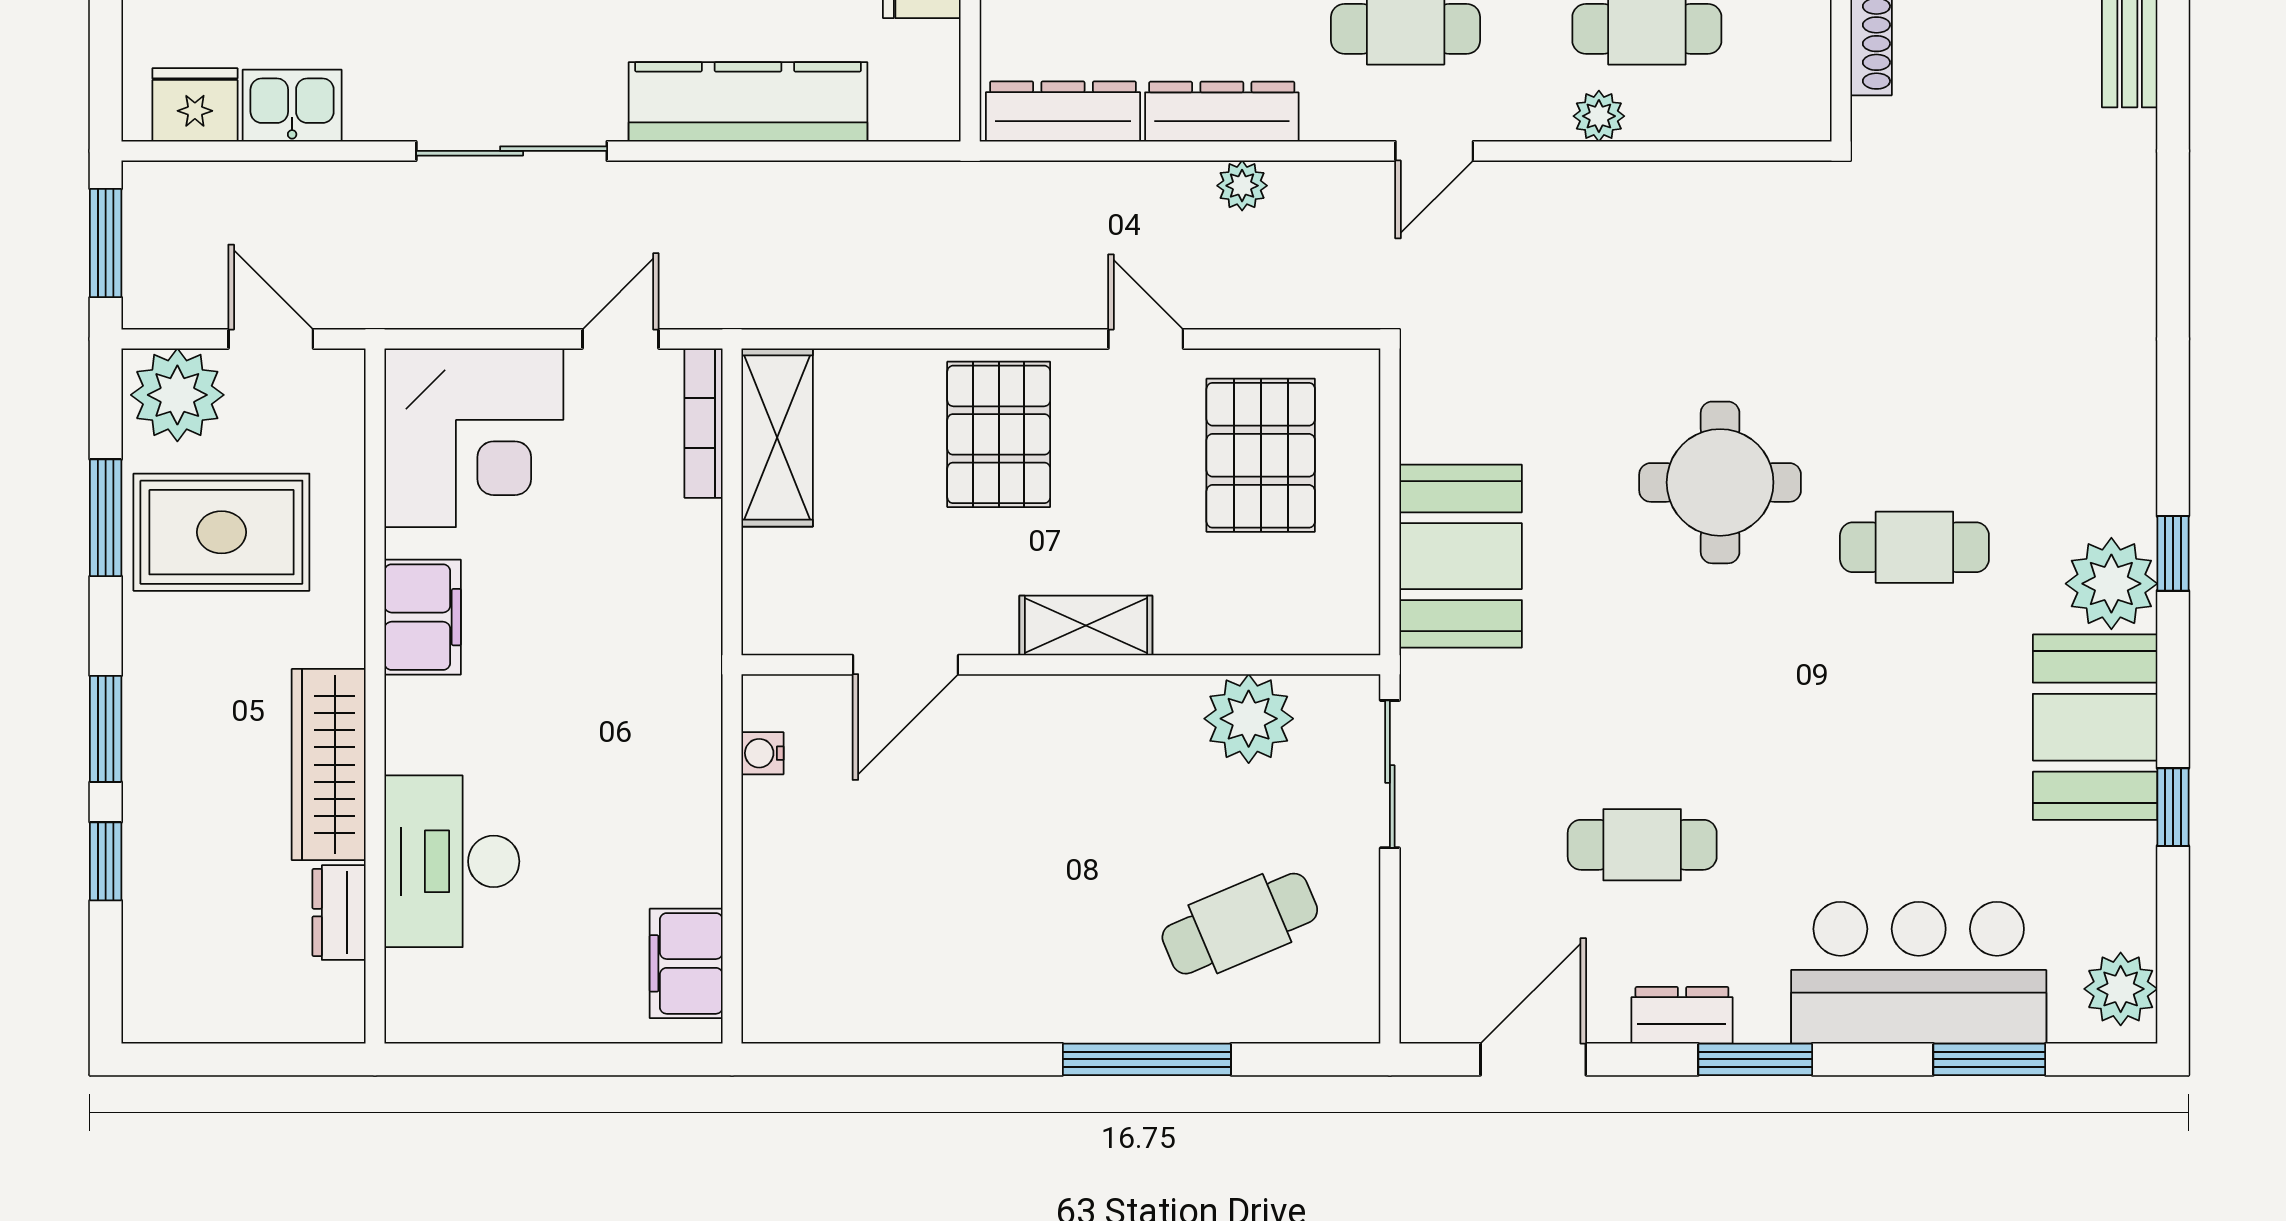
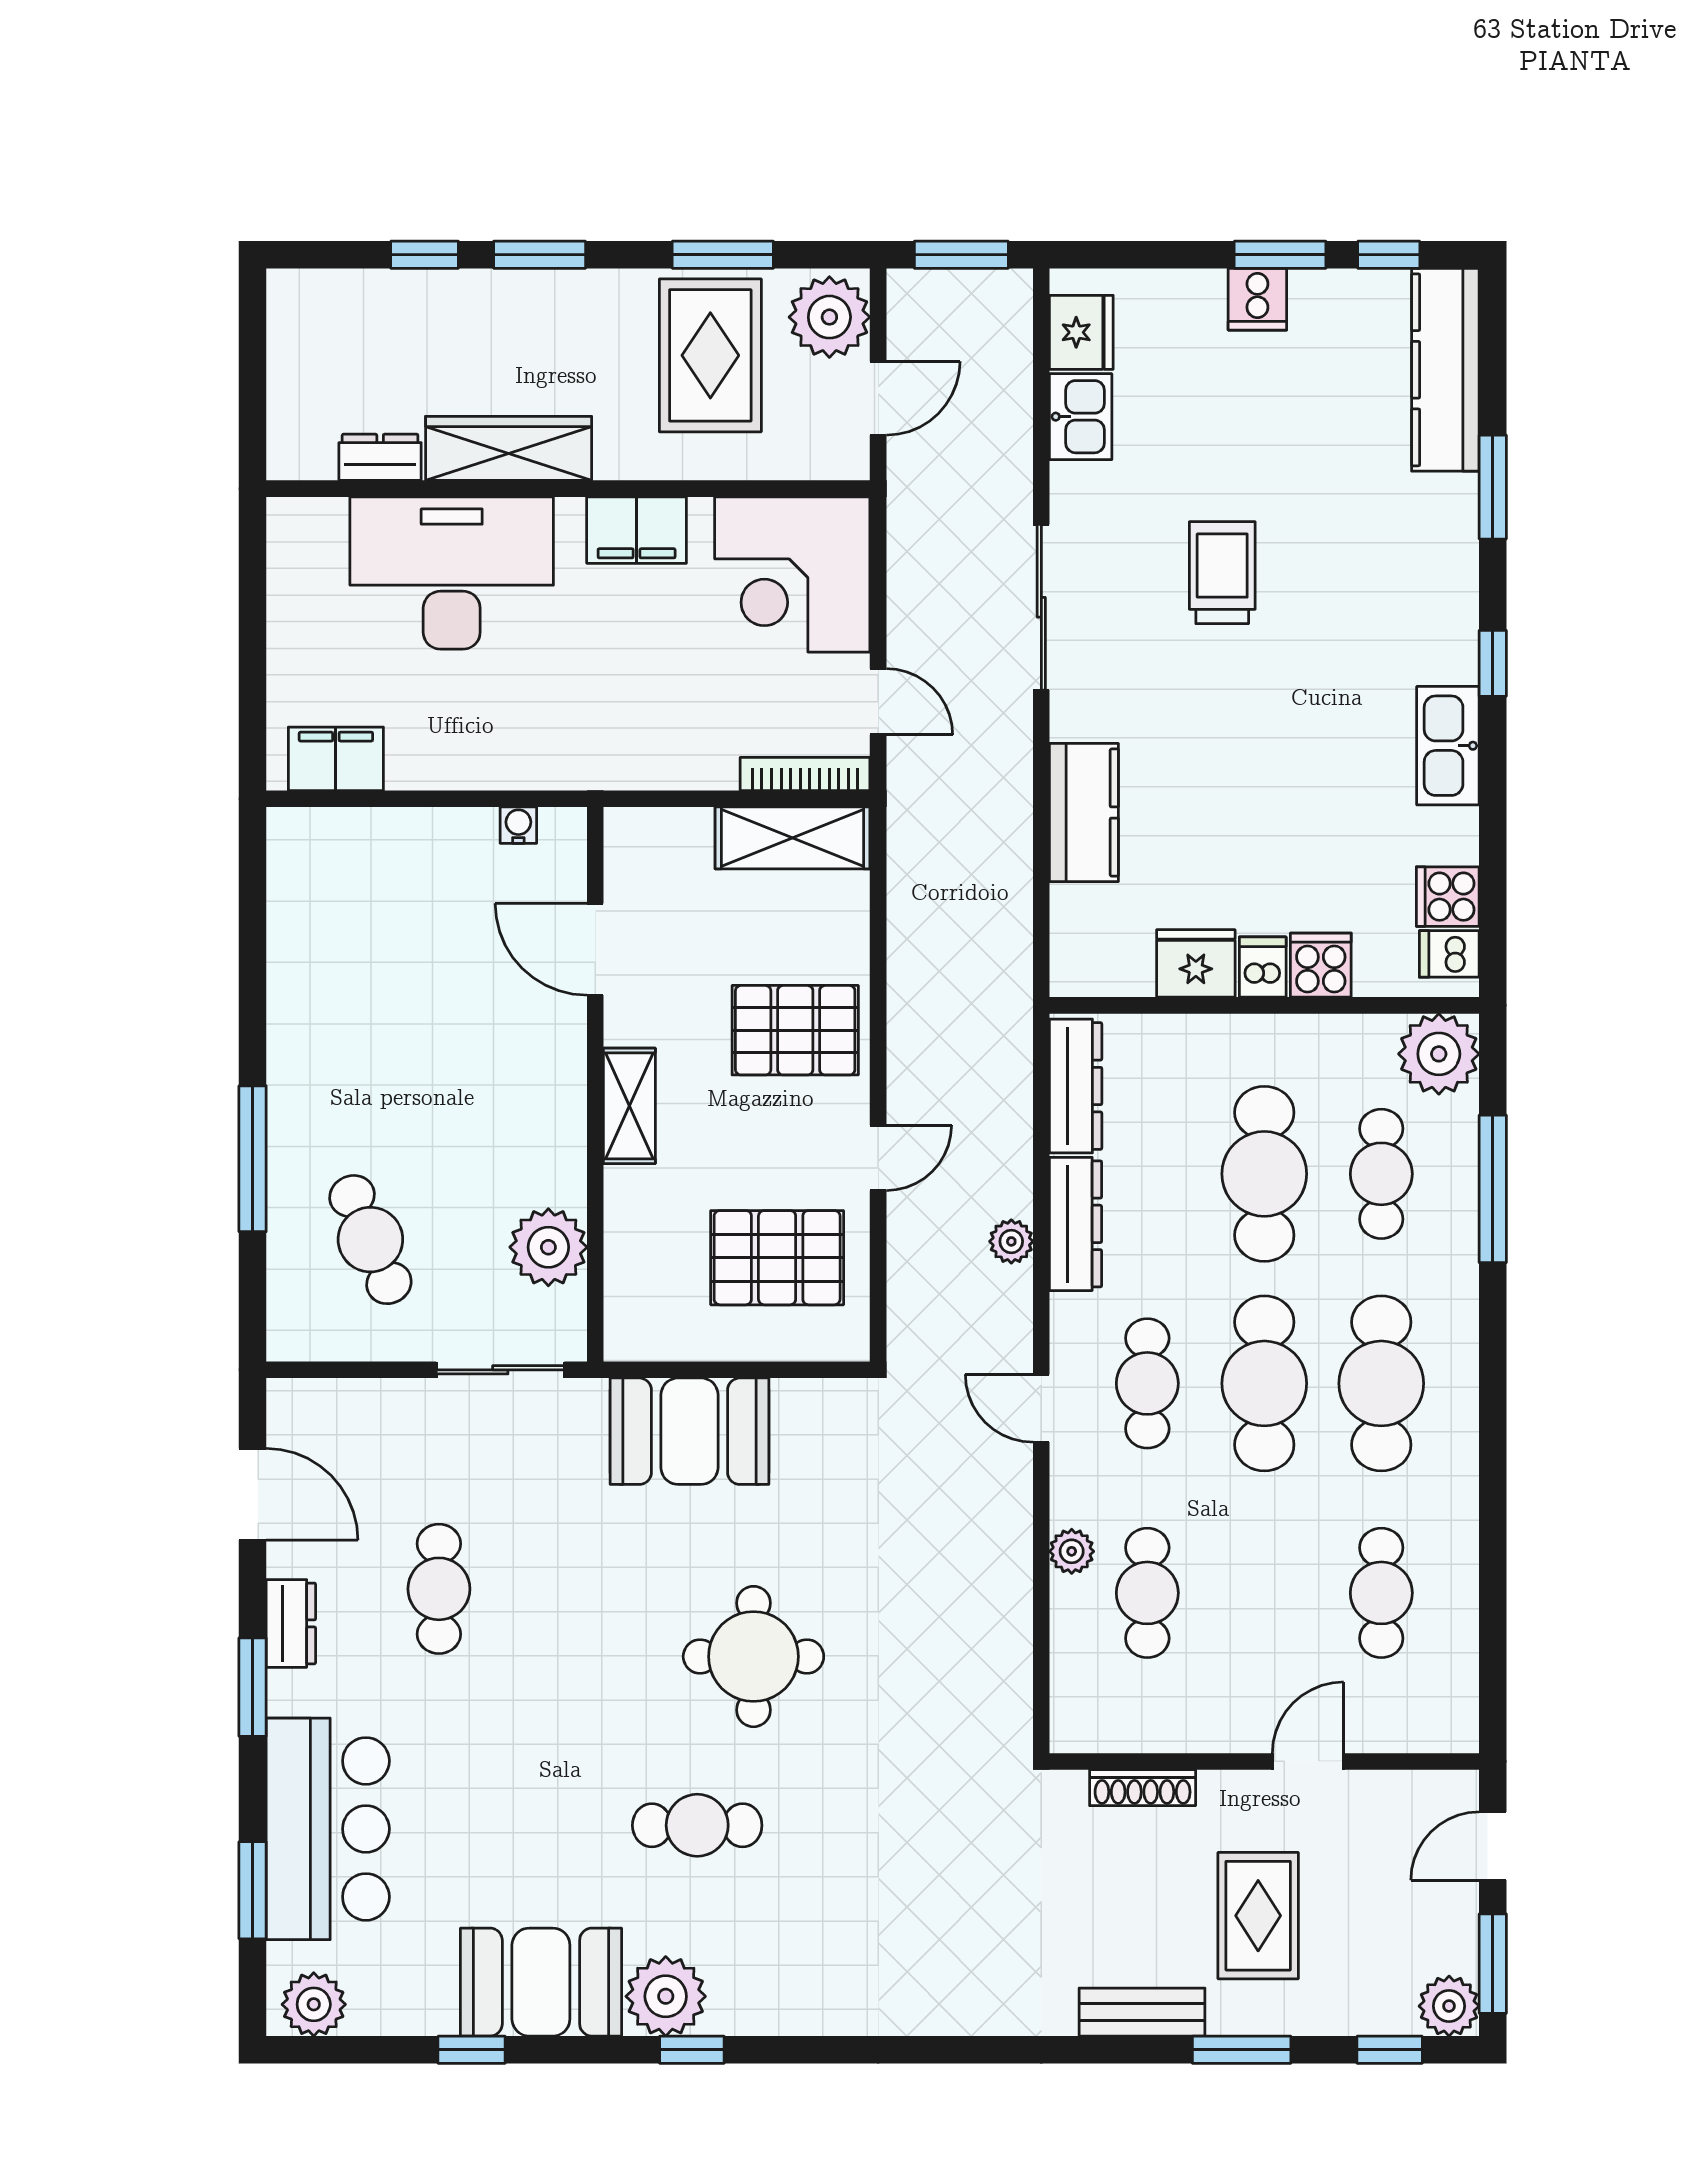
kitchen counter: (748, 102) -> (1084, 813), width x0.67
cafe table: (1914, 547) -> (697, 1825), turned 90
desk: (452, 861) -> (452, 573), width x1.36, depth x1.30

== == ==

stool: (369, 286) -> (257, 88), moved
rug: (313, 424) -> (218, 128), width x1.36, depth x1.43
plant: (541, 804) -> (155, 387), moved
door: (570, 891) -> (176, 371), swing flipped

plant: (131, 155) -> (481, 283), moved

== == ==

### Goal of the exercise
From the records above, reproduce exactly the lines from the one with "kitchen counter: (748, 102)" to the one with "desk: (452, 861)", both included, and no others.

### Output of the exercise
kitchen counter: (748, 102) -> (1084, 813), width x0.67
cafe table: (1914, 547) -> (697, 1825), turned 90
desk: (452, 861) -> (452, 573), width x1.36, depth x1.30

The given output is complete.